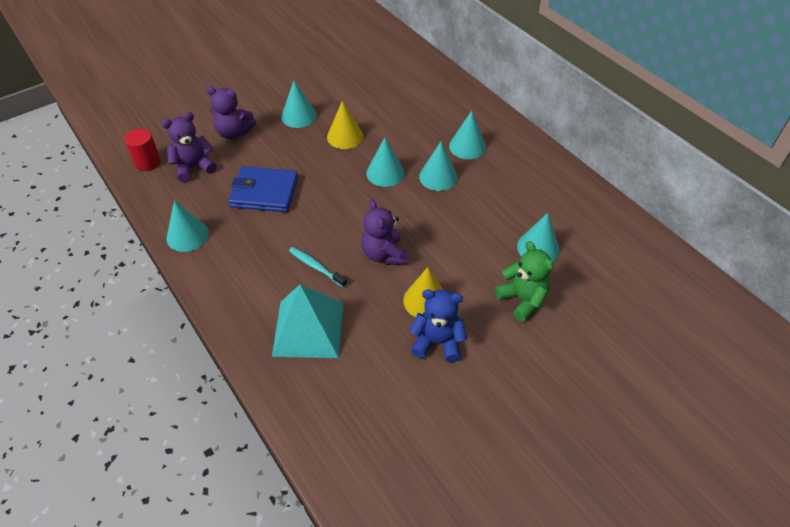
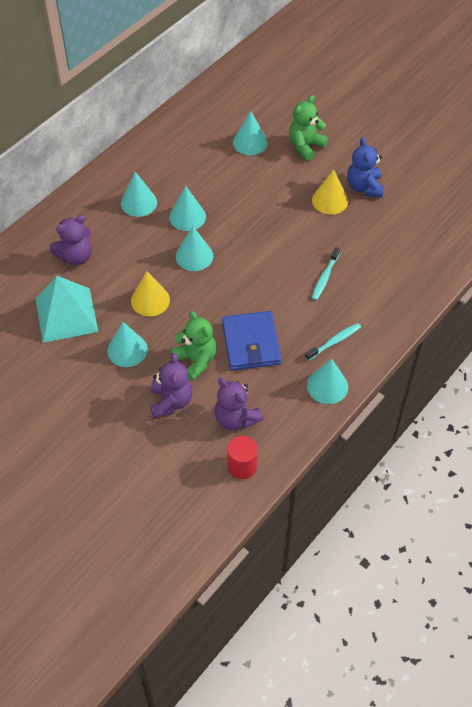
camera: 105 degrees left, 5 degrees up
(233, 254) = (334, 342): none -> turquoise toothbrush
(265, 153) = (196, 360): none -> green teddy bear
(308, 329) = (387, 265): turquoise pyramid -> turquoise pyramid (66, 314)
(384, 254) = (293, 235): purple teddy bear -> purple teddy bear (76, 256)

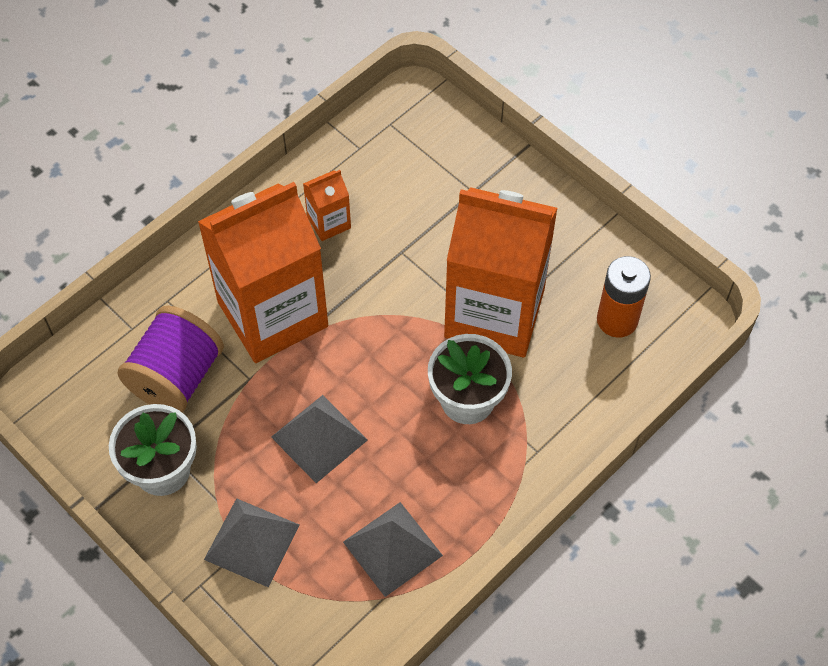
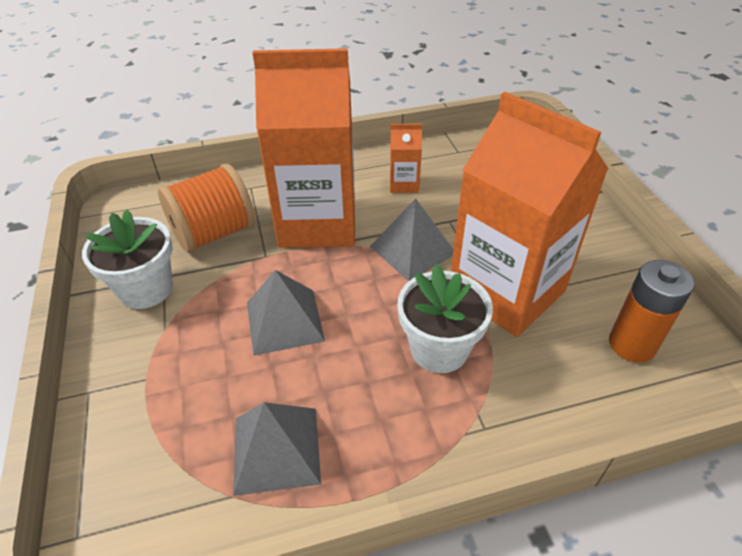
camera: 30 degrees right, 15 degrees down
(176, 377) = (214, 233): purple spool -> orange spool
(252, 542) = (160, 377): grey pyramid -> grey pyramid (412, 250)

## Exercise requirements
Please restate, word for word, the lines from the one with "(233, 254) = (334, 342): none" through the final line of the material, both included, and omit the pictures.

## Completed exercise
(233, 254) = (334, 342): none -> turquoise toothbrush
(265, 153) = (196, 360): none -> green teddy bear
(308, 329) = (387, 265): turquoise pyramid -> turquoise pyramid (66, 314)
(384, 254) = (293, 235): purple teddy bear -> purple teddy bear (76, 256)

camera: 30 degrees right, 15 degrees down
(176, 377) = (214, 233): purple spool -> orange spool
(252, 542) = (160, 377): grey pyramid -> grey pyramid (412, 250)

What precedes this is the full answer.